The input -

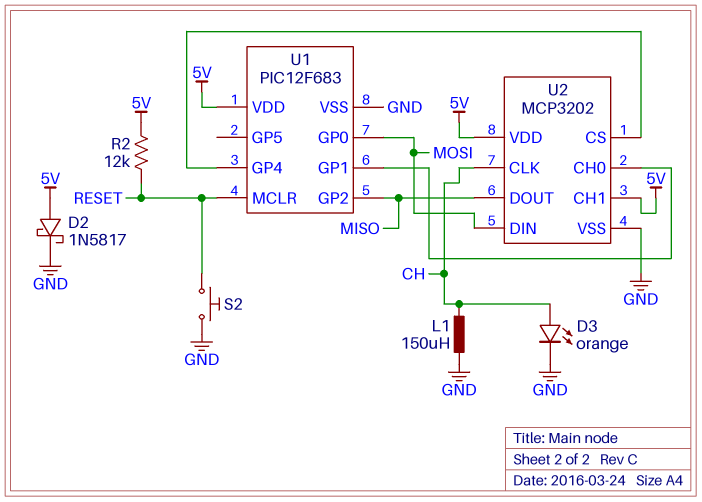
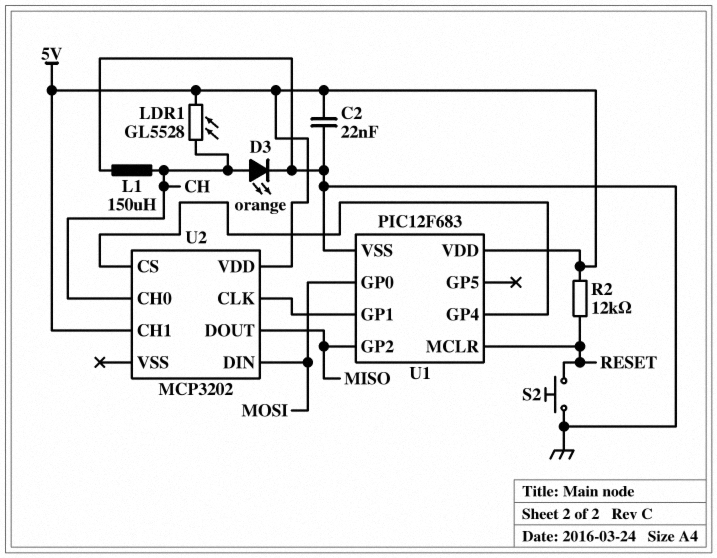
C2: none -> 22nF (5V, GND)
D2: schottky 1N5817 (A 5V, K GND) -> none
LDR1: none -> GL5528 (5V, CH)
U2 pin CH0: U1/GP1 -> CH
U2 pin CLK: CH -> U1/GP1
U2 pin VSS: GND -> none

Action item -
All entries above, minus the pictures, should be repeated exactly.

Expected answer -
C2: none -> 22nF (5V, GND)
D2: schottky 1N5817 (A 5V, K GND) -> none
LDR1: none -> GL5528 (5V, CH)
U2 pin CH0: U1/GP1 -> CH
U2 pin CLK: CH -> U1/GP1
U2 pin VSS: GND -> none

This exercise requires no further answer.